INSTRUCTIONS TO FOLLOW: The answer is the set of lines that include "blue", copied from the data below.

GIVEN DATA:
------------------------------

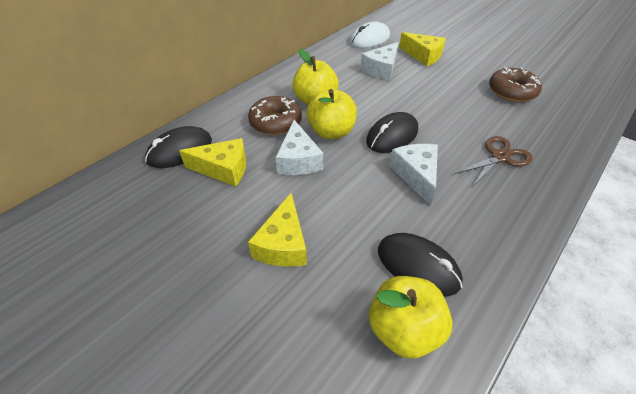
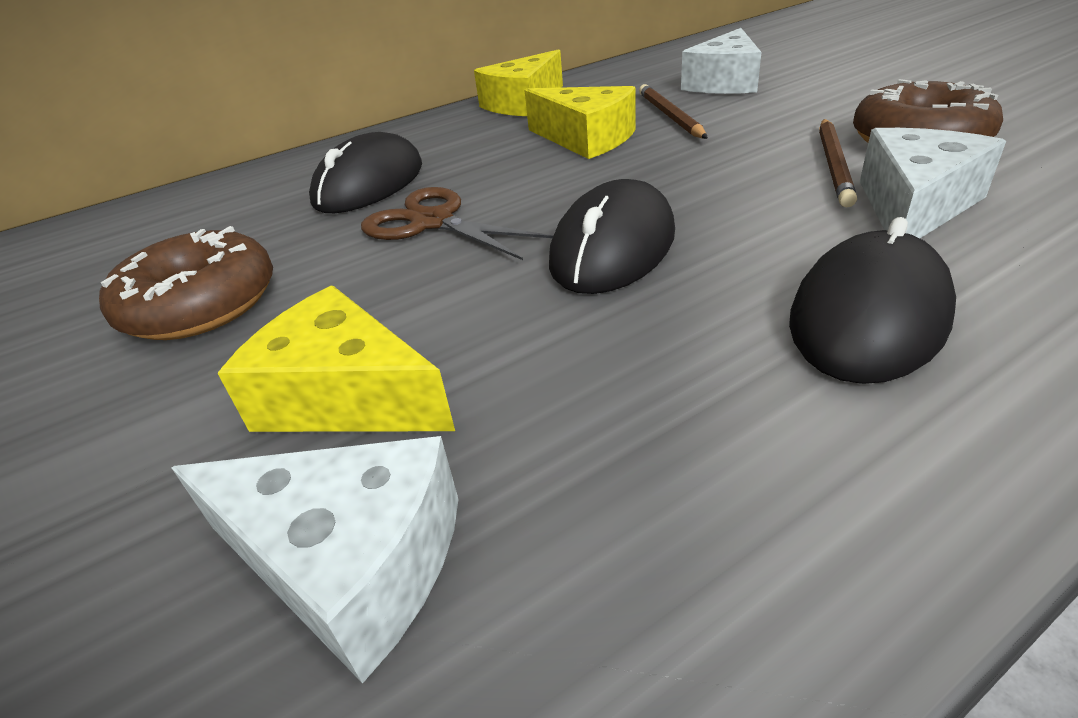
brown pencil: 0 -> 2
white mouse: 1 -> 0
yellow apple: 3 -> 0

------------------------------

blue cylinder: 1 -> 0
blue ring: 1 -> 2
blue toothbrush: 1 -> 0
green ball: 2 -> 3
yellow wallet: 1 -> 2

------------------------------

ANSWER SECTION:
blue cylinder: 1 -> 0
blue ring: 1 -> 2
blue toothbrush: 1 -> 0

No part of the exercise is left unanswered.